• **Assignment**
Would you print the listing that follows exactly, but without its pictures?

• **Source material**
────────────────

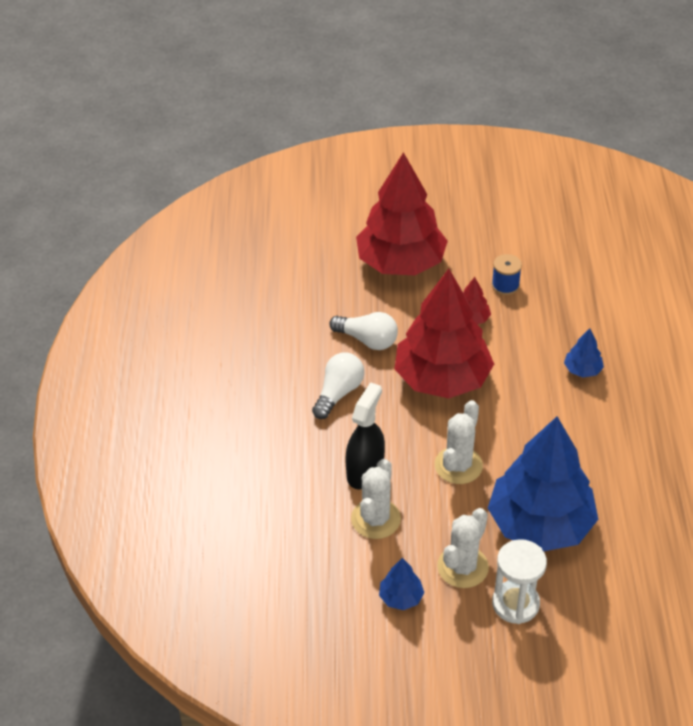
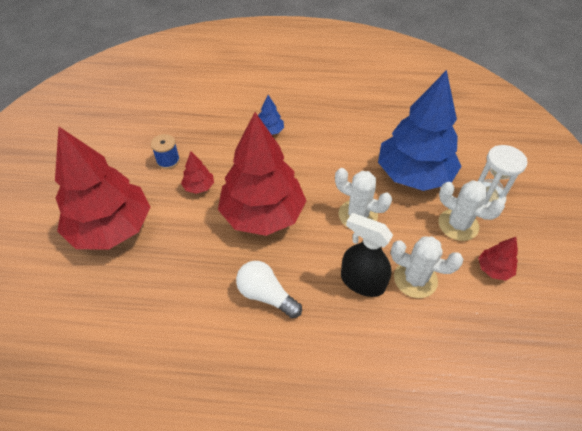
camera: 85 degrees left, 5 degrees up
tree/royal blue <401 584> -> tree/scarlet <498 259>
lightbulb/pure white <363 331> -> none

────────────────

• **Answer to the exercise**
camera: 85 degrees left, 5 degrees up
tree/royal blue <401 584> -> tree/scarlet <498 259>
lightbulb/pure white <363 331> -> none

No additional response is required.